▶ **PROBLEM TO WORK ON**:
What you return should be the lines from the one with "[(263,114),(267,101),(259,99),(256,112),(263,114)]" through the one with "[(214,98),(208,111),(220,117),(226,104),(214,98)]" in the data below, reproduced exactly with both ends, and no pictures at all.
Start of MATERIAL FOR THE TASK
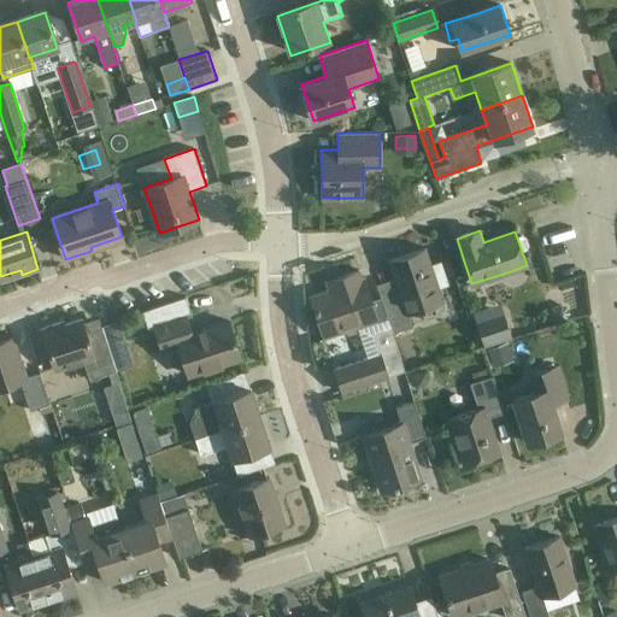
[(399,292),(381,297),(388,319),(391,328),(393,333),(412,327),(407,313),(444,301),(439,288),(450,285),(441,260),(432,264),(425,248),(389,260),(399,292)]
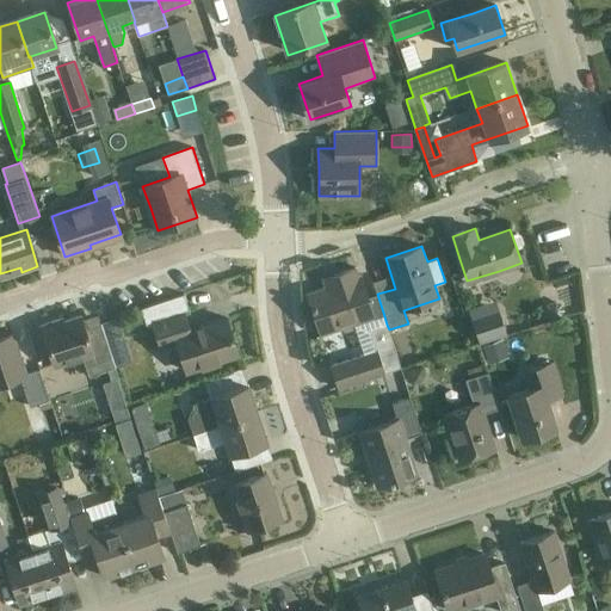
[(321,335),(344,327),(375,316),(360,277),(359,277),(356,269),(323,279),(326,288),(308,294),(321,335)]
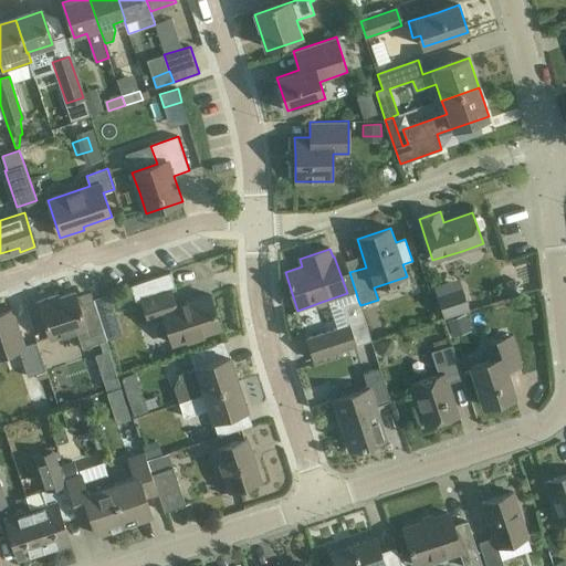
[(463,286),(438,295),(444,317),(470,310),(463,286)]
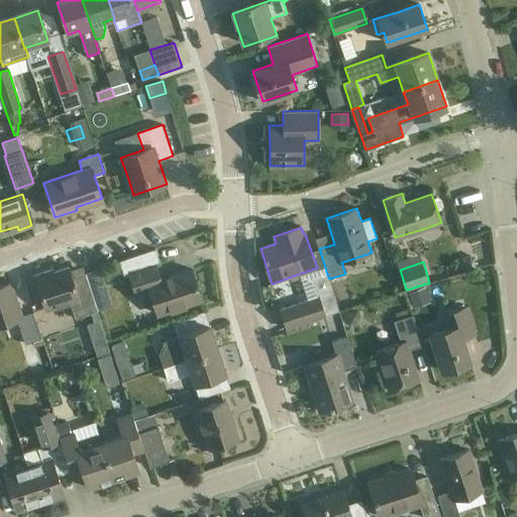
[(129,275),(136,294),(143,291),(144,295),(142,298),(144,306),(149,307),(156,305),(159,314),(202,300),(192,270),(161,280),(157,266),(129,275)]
End of MATERIAL FOR THE TASK
Start of MATERIAL FOR THE TASK
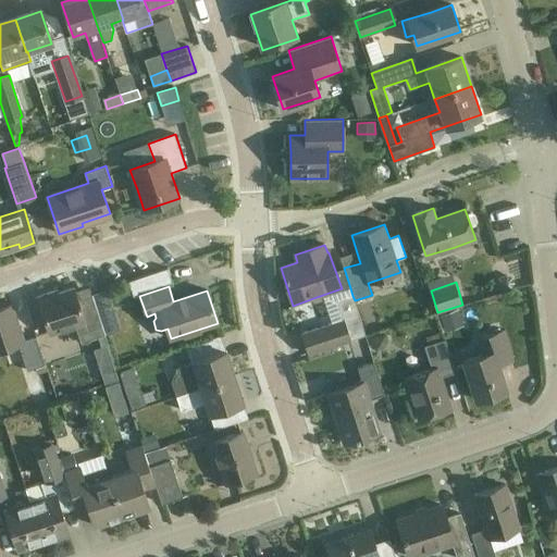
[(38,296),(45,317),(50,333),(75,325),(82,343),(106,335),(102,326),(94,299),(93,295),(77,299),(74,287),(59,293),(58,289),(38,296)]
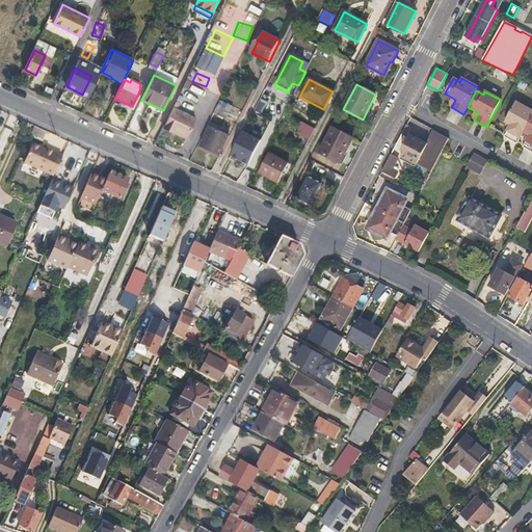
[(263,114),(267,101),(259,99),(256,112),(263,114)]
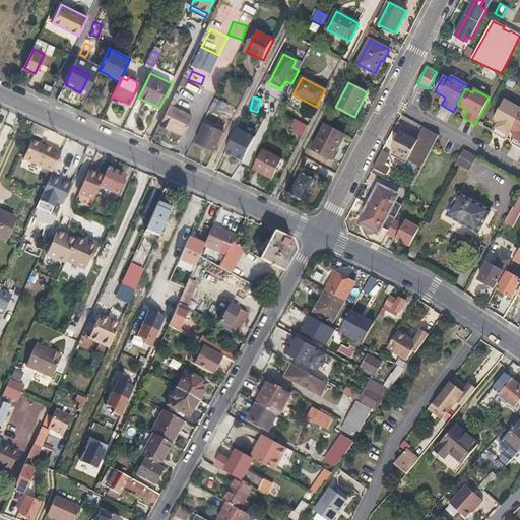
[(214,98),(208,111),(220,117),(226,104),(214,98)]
End of MATERIAL FOR THE TASK
▶ **EXERCISE ANSWER**:
[(263,114),(267,101),(259,99),(256,112),(263,114)]
[(214,98),(208,111),(220,117),(226,104),(214,98)]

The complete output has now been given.